> [TO DO] Repeat the records below verbatim and include no pictures.

> [PROVIDED RECORDS]
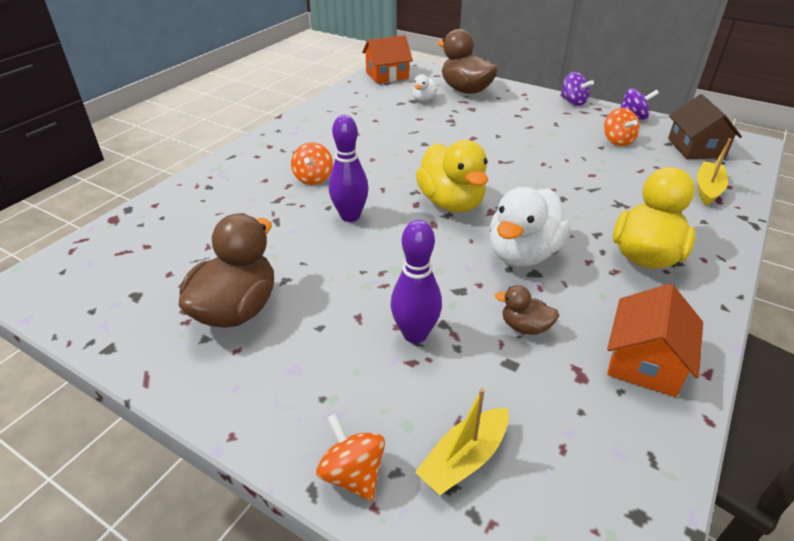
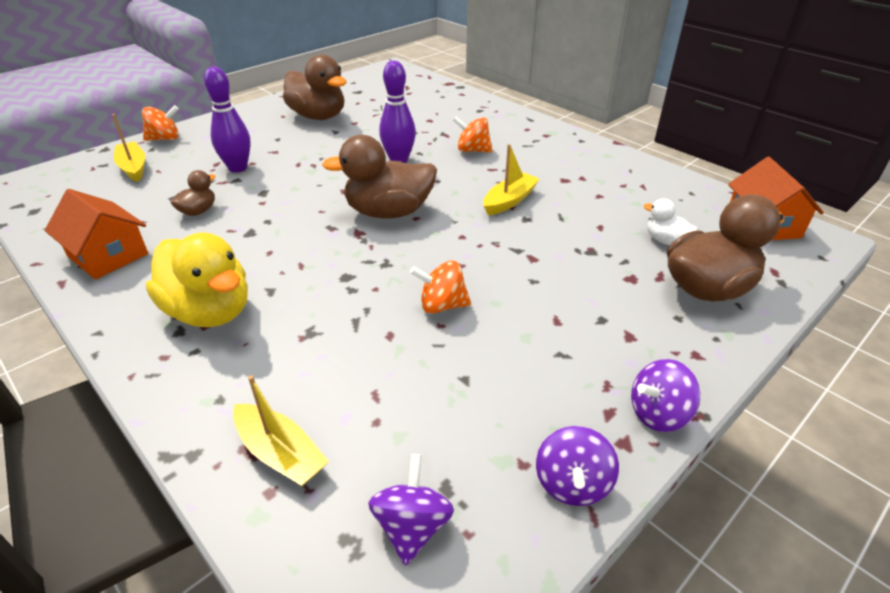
camera: 105 degrees right, 0 degrees up
yellow duck [416,140,488,212] -> brown duck [322,135,437,219]
white duck [490,187,570,267] -> none
orange spinning top [604,108,640,146] -> orange spinning top moved to [410,261,471,314]
brown house [668,94,742,159] -> purple spinning top [368,454,454,566]
none -> yellow boat [483,144,539,215]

> [SOLUTION TO THE EXERCISE]
camera: 105 degrees right, 0 degrees up
yellow duck [416,140,488,212] -> brown duck [322,135,437,219]
white duck [490,187,570,267] -> none
orange spinning top [604,108,640,146] -> orange spinning top moved to [410,261,471,314]
brown house [668,94,742,159] -> purple spinning top [368,454,454,566]
none -> yellow boat [483,144,539,215]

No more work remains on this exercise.